§ INFORMATION SHOWN:
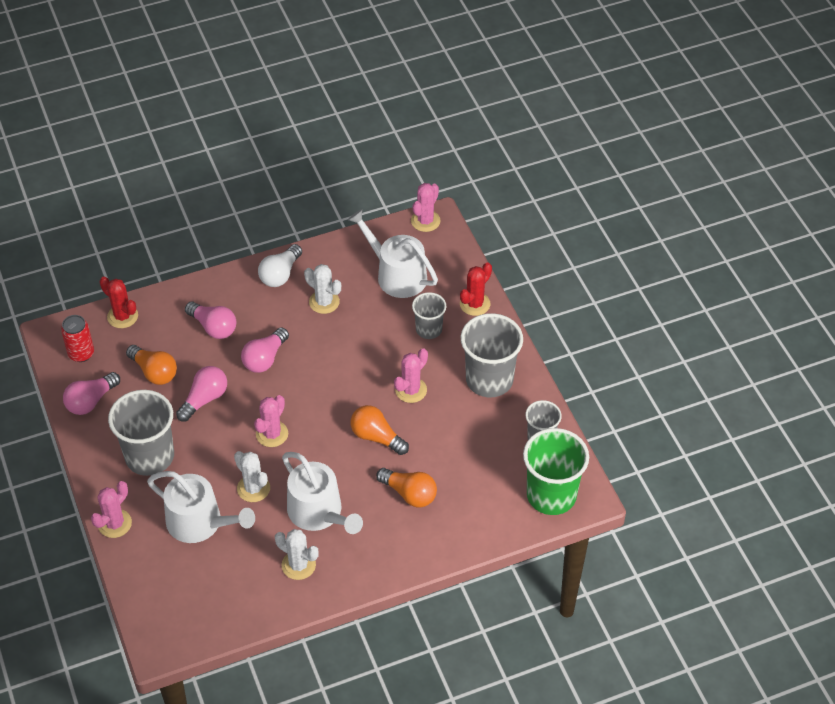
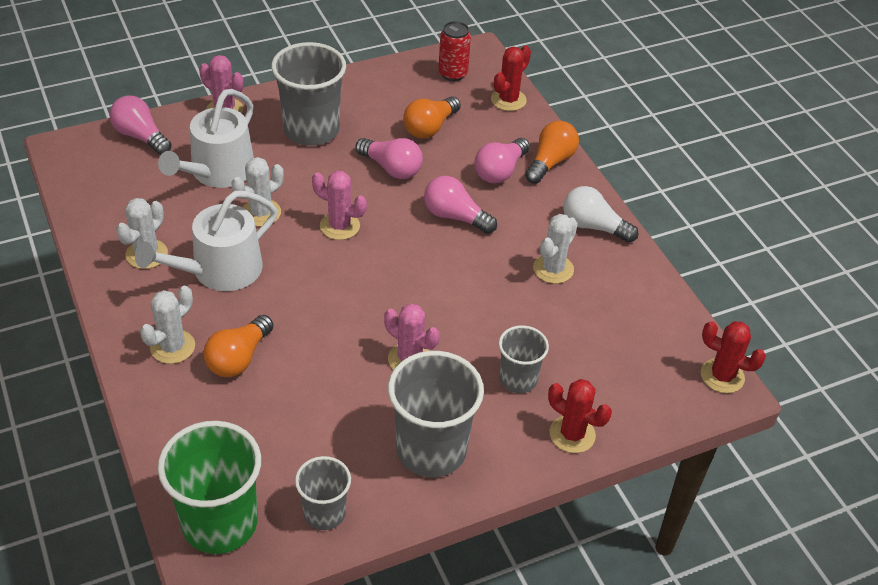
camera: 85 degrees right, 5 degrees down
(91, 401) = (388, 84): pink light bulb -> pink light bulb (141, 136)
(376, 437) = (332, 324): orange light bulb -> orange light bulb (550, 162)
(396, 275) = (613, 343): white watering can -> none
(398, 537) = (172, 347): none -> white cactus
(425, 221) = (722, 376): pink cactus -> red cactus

§ TASK GOAL: Print the listing exactly, pictures excluded.

§ EXPECTED ANSWER:
camera: 85 degrees right, 5 degrees down
(91, 401) = (388, 84): pink light bulb -> pink light bulb (141, 136)
(376, 437) = (332, 324): orange light bulb -> orange light bulb (550, 162)
(396, 275) = (613, 343): white watering can -> none
(398, 537) = (172, 347): none -> white cactus
(425, 221) = (722, 376): pink cactus -> red cactus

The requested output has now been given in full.